**EXERCISE OBJECTIVE:**
From the line with "C10: 22nF (GND, n3) -> 22nF (GND, n36)" through the line with "U6 pin VCC: VRAW -> +12V", inclusive, return each line of the data below exactly and leave the rest out.

+++++

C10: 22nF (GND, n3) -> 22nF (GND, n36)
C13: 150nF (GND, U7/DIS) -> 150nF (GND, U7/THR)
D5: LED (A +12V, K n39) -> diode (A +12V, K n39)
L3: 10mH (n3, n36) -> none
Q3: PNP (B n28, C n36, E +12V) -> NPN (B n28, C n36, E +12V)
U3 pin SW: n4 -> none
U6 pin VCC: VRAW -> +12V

+++++

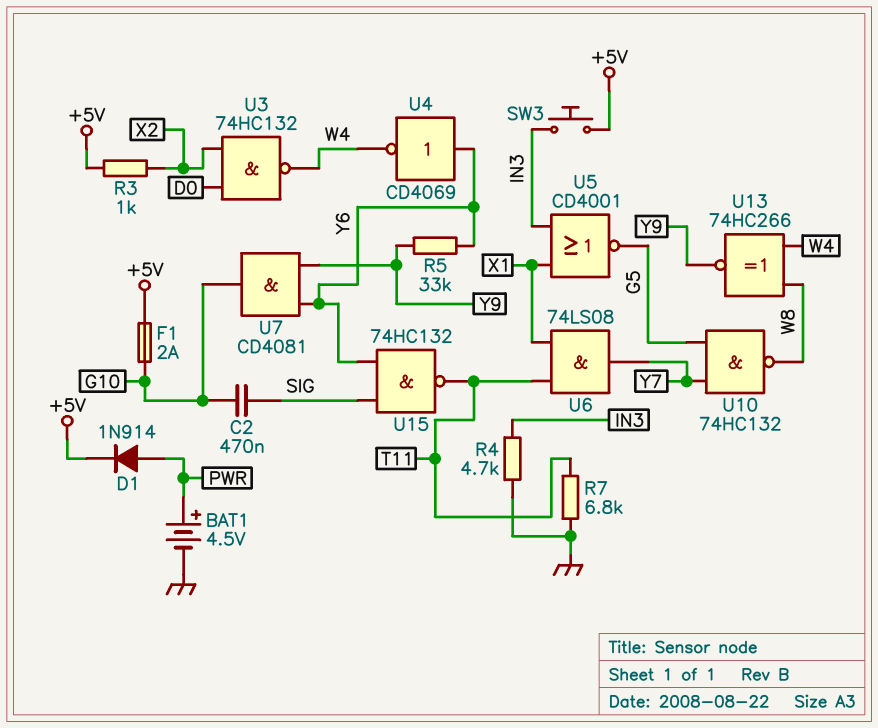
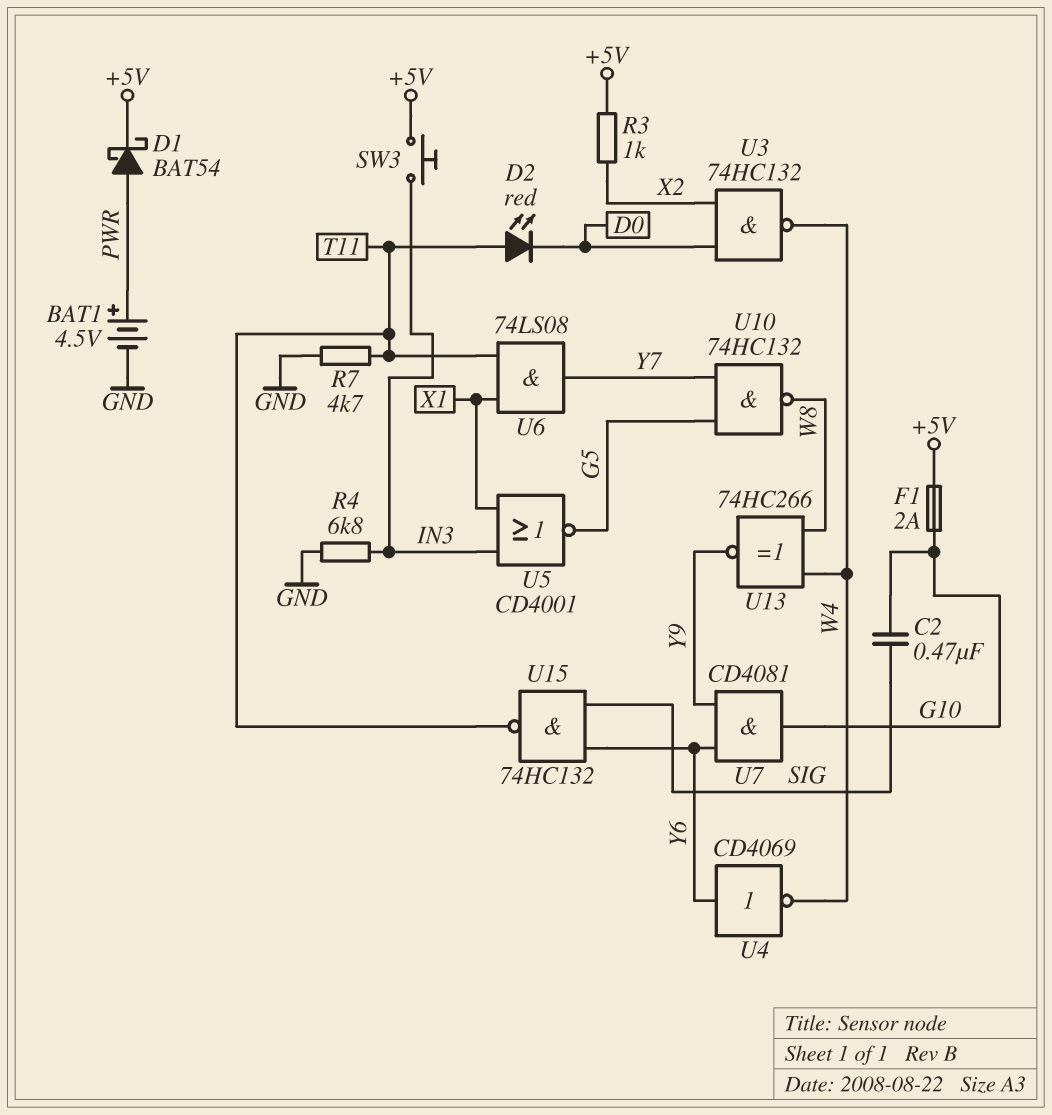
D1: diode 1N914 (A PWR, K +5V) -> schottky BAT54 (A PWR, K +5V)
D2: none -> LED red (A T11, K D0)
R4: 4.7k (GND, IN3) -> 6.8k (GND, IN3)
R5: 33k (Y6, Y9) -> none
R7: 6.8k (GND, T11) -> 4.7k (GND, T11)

+++++

**REPLY TO THE TASK:**
C10: 22nF (GND, n3) -> 22nF (GND, n36)
C13: 150nF (GND, U7/DIS) -> 150nF (GND, U7/THR)
D5: LED (A +12V, K n39) -> diode (A +12V, K n39)
L3: 10mH (n3, n36) -> none
Q3: PNP (B n28, C n36, E +12V) -> NPN (B n28, C n36, E +12V)
U3 pin SW: n4 -> none
U6 pin VCC: VRAW -> +12V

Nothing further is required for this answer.